- [Instructions to follow]: Give the entries below again exactly. Their pictures are not needed.

==== Records ====

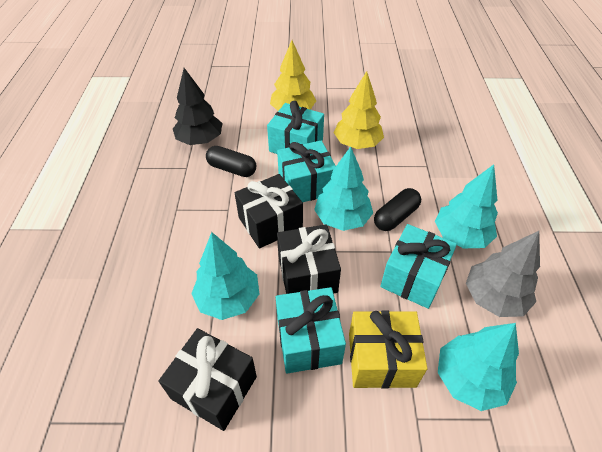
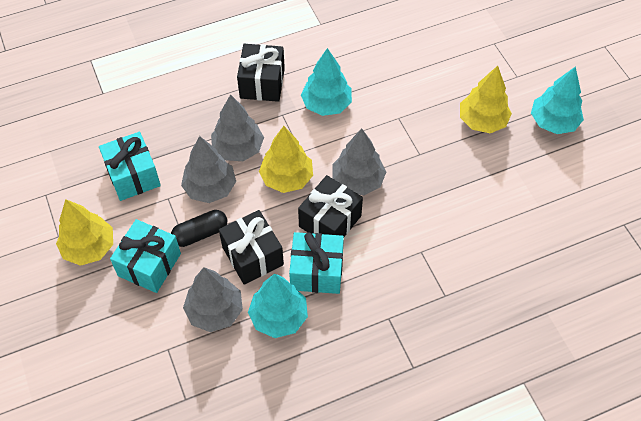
black capsule: 2 -> 1
black tree: 1 -> 0
grey tree: 1 -> 4
turquoise gift: 4 -> 3
turquoise tree: 4 -> 3
yellow gift: 1 -> 0
yellow tree: 2 -> 3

====

- [Solution below]:
black capsule: 2 -> 1
black tree: 1 -> 0
grey tree: 1 -> 4
turquoise gift: 4 -> 3
turquoise tree: 4 -> 3
yellow gift: 1 -> 0
yellow tree: 2 -> 3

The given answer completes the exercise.